Task objective: In the data that follows, every line containing the word "cyan" should be returned.
Material provided: Begin
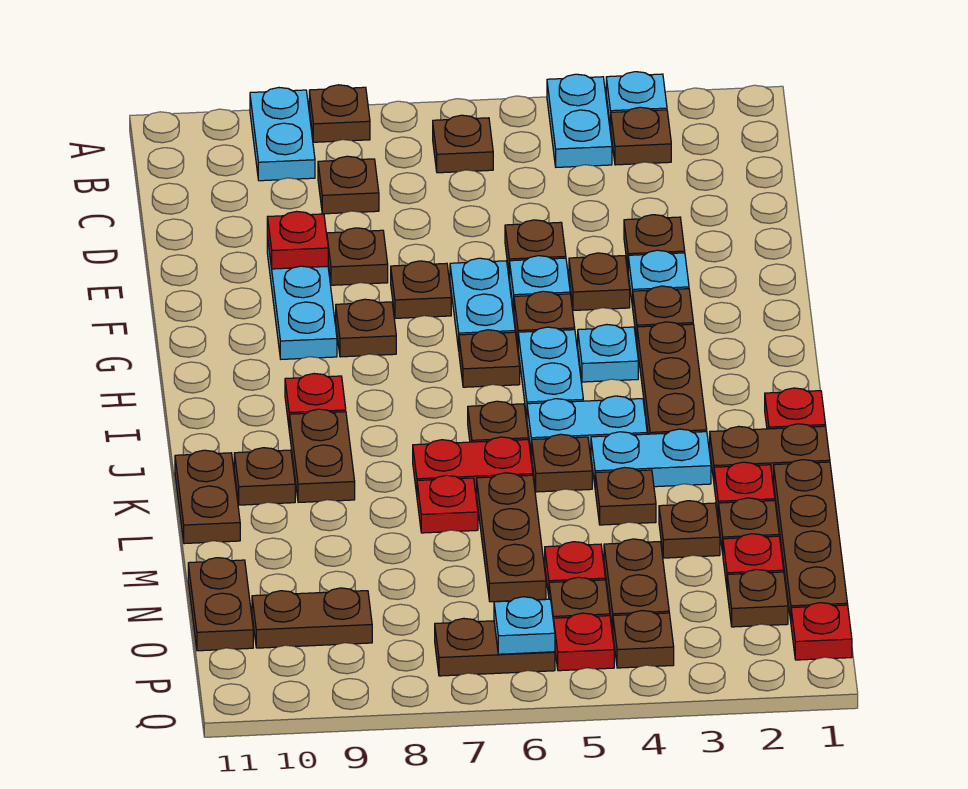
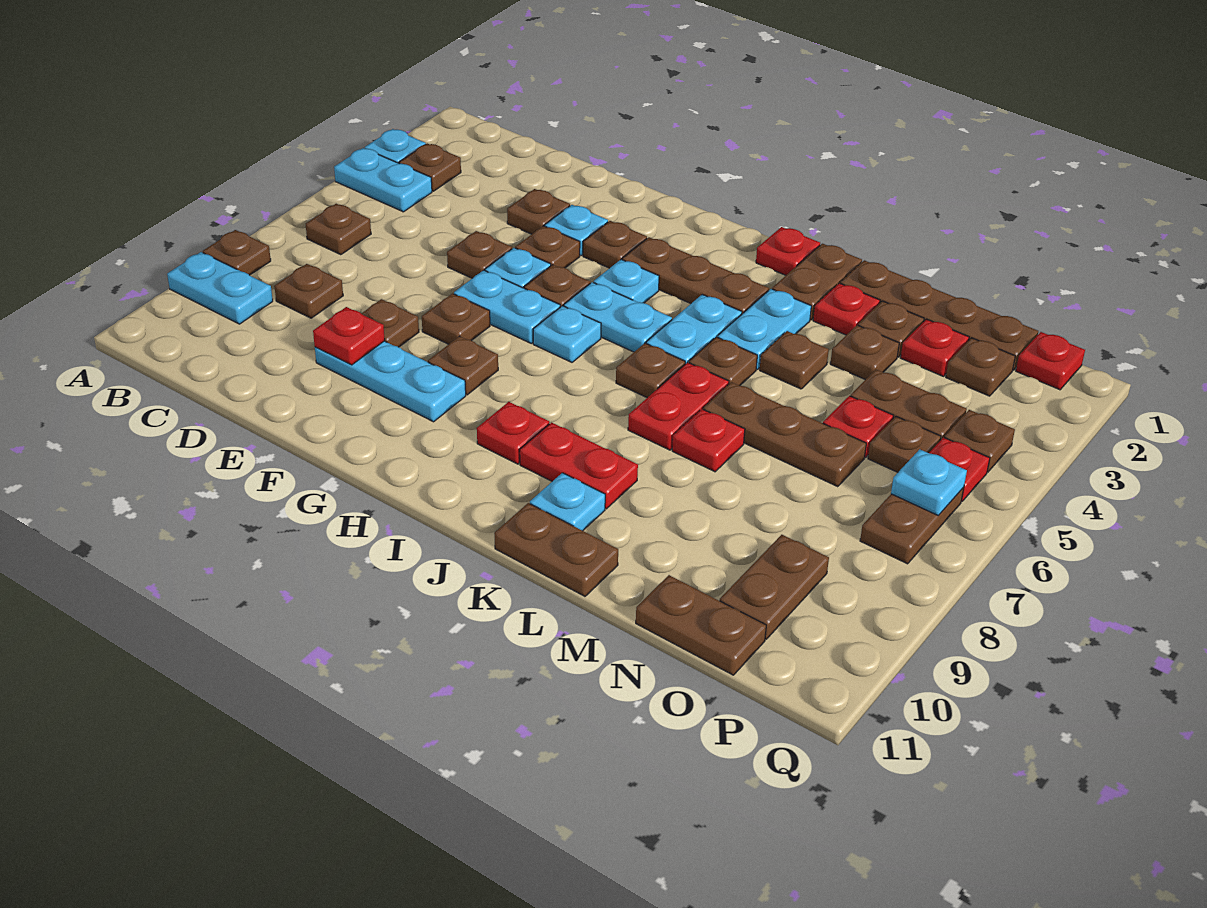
brown plate H6 level 1 -> cyan plate H6 level 1
brown plate J9:K9 level 1 -> red plate J9:K9 level 1
brown plate K10 level 1 -> cyan plate K10 level 1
Material provided: End
Expected answer:
brown plate H6 level 1 -> cyan plate H6 level 1
brown plate K10 level 1 -> cyan plate K10 level 1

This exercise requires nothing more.